**RECORDS:**
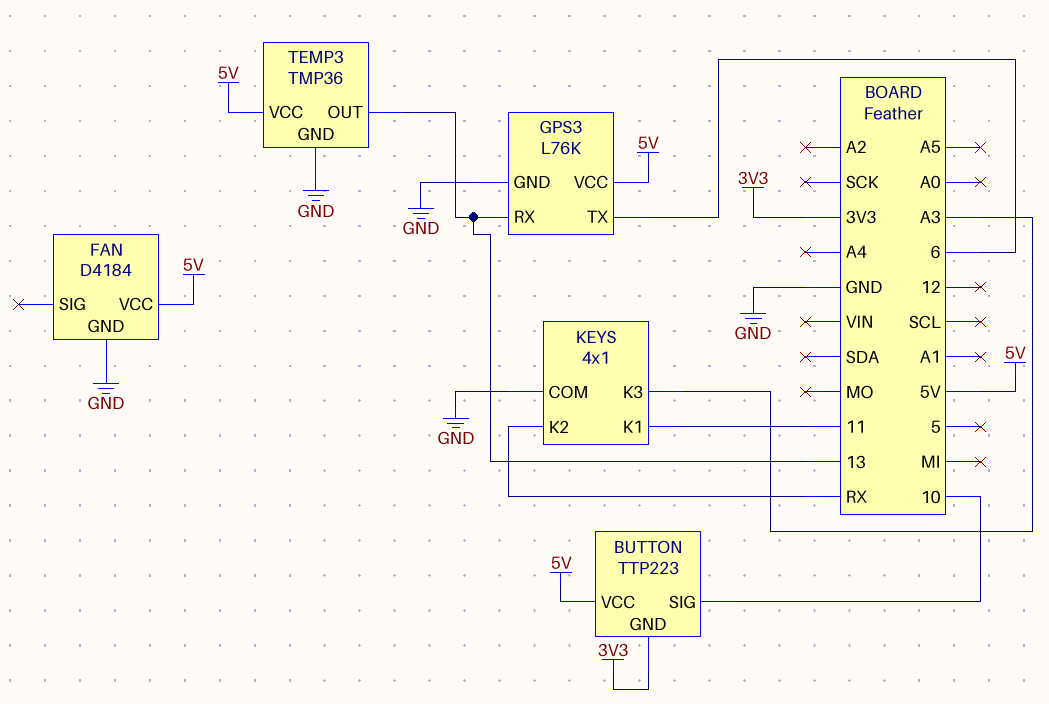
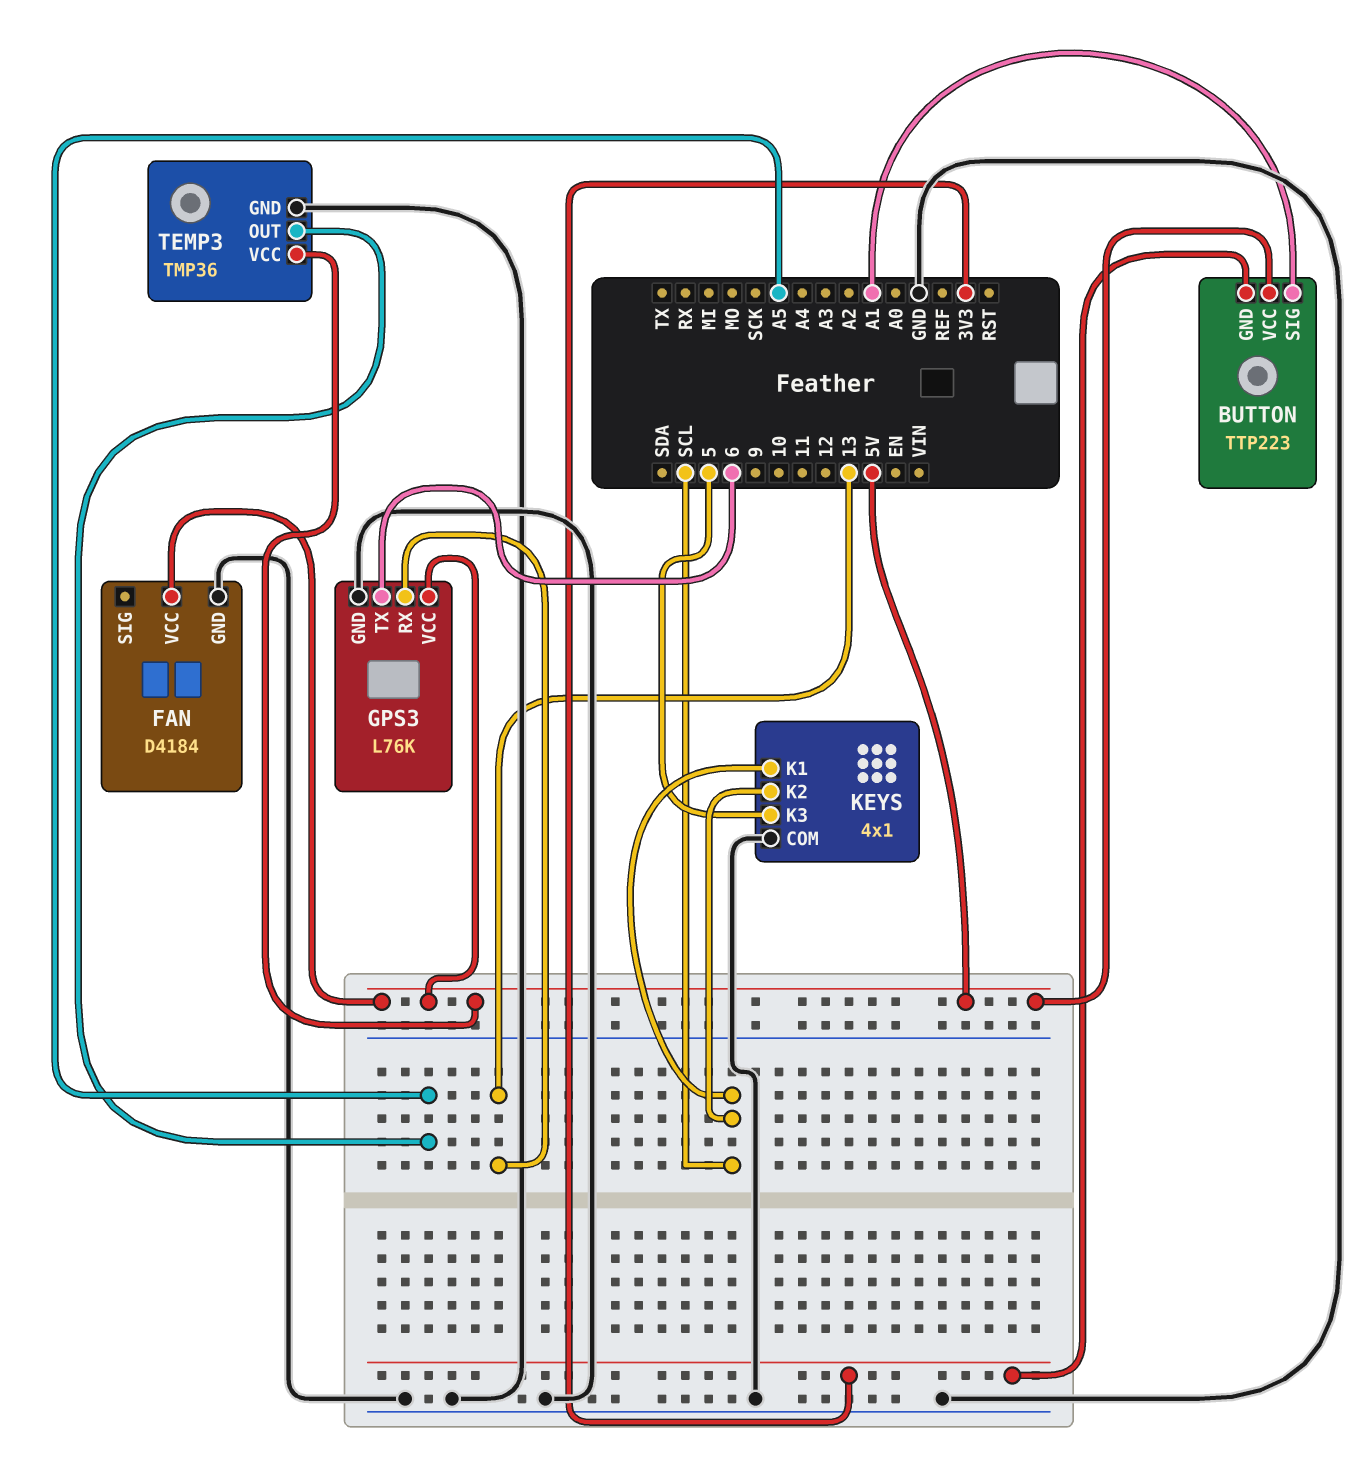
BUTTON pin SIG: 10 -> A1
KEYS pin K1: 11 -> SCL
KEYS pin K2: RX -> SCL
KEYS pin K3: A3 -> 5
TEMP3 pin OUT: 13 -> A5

---

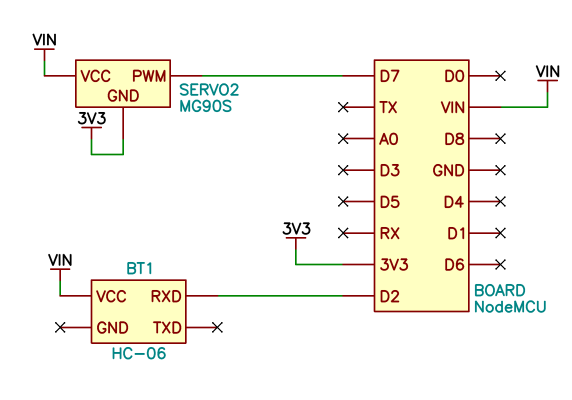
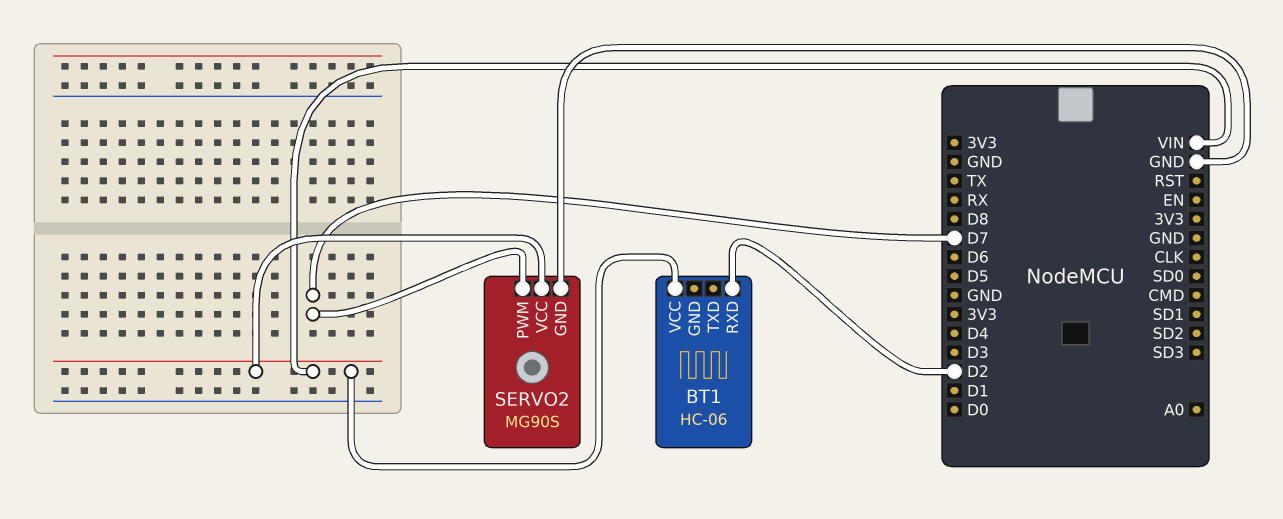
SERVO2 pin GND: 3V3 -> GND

**TASK DESCRIPTION:**
Start with the line above that contains "KEYS pin K1: 11 -> SCL" and end with the line that contains "TEMP3 pin OUT: 13 -> A5". Write out those lines exactly, and only those.

**OUTPUT FOR THIS EXERCISE:**
KEYS pin K1: 11 -> SCL
KEYS pin K2: RX -> SCL
KEYS pin K3: A3 -> 5
TEMP3 pin OUT: 13 -> A5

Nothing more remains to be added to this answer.